TASK REQUIREMENTS: In the data below, find the line that contains "(95, 366) = (161, 156): yellow" and the line that contains "(556, 277) = (781, 423): white bell -> none". Copy both, plus every line between them, exactly.

DATASET CONTENT:
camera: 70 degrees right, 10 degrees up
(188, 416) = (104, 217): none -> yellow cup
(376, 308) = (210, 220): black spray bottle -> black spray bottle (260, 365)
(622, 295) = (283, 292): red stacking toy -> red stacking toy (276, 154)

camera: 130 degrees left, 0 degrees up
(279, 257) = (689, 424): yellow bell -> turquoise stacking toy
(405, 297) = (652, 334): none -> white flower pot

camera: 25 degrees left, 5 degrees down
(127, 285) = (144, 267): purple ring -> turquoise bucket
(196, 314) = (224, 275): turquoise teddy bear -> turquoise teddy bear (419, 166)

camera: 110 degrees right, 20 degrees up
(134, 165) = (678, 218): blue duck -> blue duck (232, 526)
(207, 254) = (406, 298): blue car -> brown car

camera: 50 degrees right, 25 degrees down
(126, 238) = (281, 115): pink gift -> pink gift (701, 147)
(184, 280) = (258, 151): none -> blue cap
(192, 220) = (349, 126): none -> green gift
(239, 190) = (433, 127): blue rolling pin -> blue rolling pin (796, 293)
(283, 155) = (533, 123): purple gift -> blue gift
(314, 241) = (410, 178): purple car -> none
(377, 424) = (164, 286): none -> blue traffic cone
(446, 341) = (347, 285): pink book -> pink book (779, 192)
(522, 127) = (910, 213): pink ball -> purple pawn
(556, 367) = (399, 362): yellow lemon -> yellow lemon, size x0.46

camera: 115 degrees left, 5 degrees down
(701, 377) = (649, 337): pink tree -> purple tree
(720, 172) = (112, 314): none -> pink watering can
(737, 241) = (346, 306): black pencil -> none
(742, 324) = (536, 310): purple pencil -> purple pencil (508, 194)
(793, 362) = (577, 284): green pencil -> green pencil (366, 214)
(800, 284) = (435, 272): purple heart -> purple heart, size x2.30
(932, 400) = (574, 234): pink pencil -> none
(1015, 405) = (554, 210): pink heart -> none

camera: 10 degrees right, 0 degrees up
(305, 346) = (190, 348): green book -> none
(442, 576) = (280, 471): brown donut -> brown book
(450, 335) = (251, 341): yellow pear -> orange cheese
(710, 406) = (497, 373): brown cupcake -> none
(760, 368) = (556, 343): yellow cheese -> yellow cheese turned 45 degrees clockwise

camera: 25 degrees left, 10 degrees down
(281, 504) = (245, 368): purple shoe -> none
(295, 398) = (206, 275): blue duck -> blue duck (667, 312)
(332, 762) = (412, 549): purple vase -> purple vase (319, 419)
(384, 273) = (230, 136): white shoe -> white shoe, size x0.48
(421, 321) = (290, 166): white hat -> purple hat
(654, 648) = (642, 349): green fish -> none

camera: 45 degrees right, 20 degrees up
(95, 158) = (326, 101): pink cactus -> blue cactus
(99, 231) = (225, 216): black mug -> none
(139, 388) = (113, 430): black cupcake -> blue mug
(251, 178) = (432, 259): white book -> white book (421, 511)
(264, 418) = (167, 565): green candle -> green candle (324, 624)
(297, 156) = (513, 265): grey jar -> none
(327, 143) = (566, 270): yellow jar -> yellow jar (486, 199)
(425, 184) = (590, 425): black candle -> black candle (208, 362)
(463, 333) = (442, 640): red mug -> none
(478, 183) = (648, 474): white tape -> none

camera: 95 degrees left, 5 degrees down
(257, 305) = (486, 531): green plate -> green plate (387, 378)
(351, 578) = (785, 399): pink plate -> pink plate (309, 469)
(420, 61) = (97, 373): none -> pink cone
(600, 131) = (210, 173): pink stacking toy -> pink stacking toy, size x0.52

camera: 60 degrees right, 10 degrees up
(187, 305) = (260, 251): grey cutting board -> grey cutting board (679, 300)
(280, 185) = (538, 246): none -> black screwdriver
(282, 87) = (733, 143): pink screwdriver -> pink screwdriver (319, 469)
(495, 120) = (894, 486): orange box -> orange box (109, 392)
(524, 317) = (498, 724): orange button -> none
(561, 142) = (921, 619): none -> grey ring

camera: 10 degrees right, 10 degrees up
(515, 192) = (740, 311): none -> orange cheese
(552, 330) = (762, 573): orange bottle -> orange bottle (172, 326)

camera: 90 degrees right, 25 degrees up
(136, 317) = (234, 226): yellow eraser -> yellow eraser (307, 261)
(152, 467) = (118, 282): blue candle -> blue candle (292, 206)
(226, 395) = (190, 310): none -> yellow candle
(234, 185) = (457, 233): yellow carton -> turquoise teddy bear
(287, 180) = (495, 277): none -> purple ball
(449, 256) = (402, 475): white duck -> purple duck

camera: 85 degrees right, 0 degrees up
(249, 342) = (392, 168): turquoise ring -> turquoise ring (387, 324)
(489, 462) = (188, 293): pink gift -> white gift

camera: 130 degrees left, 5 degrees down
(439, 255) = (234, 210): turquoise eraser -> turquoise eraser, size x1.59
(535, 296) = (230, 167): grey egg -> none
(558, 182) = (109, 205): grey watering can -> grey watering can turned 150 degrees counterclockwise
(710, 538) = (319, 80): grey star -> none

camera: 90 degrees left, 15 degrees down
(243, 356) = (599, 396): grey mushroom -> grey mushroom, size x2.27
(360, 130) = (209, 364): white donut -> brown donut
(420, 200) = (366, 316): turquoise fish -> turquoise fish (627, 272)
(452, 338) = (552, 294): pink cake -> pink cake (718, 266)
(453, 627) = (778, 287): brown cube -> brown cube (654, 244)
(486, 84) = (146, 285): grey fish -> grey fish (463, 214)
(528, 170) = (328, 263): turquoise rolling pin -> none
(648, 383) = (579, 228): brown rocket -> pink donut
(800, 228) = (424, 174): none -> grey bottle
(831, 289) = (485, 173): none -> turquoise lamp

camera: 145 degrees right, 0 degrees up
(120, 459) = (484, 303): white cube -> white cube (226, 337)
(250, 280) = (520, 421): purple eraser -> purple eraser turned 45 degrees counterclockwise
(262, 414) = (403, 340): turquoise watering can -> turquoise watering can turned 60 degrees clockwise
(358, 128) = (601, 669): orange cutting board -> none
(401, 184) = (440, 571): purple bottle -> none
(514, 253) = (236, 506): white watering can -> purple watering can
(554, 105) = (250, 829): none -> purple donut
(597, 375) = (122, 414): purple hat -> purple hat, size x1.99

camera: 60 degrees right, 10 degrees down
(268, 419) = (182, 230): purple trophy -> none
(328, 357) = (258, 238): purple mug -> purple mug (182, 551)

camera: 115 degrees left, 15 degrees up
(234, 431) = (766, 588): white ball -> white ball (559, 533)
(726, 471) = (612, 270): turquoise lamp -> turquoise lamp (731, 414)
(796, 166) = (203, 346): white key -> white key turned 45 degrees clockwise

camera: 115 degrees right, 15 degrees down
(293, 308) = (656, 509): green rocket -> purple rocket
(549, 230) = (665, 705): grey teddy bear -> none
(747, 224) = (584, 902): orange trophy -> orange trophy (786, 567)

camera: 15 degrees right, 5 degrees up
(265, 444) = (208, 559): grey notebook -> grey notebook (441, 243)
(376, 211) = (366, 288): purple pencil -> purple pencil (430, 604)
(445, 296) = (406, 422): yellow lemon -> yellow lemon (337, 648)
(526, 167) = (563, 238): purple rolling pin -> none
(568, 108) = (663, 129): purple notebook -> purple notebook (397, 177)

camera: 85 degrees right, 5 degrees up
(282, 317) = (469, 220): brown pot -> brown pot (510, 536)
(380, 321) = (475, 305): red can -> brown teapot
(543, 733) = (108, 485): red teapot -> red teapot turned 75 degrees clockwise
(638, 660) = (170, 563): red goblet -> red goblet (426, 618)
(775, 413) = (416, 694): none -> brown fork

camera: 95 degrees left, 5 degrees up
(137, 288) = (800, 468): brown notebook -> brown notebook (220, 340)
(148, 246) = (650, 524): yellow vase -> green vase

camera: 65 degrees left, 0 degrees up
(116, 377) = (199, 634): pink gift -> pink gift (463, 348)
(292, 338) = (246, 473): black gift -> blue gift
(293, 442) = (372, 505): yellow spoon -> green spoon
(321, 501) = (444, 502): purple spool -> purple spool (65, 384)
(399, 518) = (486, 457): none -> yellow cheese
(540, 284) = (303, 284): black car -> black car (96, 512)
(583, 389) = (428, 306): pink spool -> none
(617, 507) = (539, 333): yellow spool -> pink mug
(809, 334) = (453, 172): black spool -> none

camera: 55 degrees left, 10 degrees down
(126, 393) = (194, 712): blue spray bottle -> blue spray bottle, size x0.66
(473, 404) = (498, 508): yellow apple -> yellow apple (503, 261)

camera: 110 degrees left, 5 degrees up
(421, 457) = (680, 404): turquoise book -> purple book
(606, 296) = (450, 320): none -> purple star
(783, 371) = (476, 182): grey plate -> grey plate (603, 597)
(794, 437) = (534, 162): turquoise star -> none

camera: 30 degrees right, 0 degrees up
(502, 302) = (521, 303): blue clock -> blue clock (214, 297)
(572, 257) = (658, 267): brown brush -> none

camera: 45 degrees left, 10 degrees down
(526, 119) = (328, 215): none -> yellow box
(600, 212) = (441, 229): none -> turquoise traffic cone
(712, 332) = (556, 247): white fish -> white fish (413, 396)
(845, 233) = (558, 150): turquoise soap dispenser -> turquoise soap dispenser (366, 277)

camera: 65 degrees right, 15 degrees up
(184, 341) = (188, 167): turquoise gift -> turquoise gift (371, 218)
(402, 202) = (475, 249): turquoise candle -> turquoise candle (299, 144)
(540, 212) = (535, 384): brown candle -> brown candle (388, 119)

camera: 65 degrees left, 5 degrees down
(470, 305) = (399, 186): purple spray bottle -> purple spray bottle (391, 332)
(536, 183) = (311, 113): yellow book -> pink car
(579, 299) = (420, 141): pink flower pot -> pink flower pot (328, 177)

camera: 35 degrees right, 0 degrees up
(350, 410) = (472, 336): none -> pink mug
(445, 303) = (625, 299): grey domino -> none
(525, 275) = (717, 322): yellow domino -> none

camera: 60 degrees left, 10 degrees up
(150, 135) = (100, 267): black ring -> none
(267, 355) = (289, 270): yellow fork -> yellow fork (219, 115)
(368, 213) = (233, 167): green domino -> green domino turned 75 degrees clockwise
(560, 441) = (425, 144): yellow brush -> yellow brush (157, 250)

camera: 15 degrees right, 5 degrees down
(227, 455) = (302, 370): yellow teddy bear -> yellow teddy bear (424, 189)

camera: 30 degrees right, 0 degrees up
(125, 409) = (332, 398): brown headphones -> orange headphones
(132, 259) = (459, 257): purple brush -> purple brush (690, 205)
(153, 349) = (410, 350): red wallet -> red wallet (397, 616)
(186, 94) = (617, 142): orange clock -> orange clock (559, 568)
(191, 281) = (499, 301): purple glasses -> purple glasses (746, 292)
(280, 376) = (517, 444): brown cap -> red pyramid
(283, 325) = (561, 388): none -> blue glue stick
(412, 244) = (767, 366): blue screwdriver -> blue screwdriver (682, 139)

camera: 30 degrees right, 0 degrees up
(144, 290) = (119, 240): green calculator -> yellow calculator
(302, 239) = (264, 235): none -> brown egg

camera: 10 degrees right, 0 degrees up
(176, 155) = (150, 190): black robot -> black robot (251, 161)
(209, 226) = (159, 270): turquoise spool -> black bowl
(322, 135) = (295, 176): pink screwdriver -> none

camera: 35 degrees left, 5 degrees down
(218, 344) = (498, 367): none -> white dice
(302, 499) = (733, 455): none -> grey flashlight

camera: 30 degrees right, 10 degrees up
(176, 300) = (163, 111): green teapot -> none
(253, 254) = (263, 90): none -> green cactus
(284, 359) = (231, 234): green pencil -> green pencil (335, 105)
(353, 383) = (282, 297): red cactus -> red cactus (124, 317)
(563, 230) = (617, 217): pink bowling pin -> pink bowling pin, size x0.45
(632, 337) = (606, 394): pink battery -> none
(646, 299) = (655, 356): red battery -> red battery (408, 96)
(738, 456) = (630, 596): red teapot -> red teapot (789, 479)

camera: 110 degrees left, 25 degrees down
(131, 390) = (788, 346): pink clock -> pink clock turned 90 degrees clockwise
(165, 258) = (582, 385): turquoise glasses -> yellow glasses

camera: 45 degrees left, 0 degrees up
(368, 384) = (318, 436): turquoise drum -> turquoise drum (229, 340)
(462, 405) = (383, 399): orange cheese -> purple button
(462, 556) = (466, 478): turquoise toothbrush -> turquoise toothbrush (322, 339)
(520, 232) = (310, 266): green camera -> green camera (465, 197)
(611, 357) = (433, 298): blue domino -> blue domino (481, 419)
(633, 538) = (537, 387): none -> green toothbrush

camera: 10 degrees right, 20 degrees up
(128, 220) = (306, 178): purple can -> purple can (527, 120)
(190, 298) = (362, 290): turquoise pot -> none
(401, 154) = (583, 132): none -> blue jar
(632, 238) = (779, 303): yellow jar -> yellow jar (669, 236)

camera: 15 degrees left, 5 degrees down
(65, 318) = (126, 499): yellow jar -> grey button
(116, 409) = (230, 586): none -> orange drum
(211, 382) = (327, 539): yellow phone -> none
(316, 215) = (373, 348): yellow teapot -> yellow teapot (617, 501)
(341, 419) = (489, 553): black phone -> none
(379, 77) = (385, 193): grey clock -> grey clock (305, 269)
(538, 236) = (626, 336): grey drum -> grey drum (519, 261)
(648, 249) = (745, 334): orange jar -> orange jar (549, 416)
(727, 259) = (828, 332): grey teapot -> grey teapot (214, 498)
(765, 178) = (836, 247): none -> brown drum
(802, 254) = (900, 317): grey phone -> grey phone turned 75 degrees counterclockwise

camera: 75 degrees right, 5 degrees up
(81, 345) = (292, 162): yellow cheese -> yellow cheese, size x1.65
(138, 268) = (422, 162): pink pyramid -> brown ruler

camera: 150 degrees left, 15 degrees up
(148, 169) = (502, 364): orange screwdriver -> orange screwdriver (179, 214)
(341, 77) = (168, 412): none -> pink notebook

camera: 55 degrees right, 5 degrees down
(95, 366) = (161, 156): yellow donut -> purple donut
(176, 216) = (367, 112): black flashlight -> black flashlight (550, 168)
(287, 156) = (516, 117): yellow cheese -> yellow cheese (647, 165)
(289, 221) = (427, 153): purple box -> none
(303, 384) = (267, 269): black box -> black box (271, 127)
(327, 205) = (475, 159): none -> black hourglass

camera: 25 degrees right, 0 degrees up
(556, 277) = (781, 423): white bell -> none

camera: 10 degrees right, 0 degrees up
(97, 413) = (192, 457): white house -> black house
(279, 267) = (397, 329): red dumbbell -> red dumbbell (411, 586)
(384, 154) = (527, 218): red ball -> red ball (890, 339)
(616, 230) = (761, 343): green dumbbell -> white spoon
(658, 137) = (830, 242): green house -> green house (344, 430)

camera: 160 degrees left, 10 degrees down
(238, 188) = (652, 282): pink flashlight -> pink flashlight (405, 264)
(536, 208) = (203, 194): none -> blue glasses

ANSWER SECTION:
(95, 366) = (161, 156): yellow donut -> purple donut
(176, 216) = (367, 112): black flashlight -> black flashlight (550, 168)
(287, 156) = (516, 117): yellow cheese -> yellow cheese (647, 165)
(289, 221) = (427, 153): purple box -> none
(303, 384) = (267, 269): black box -> black box (271, 127)
(327, 205) = (475, 159): none -> black hourglass

camera: 25 degrees right, 0 degrees up
(556, 277) = (781, 423): white bell -> none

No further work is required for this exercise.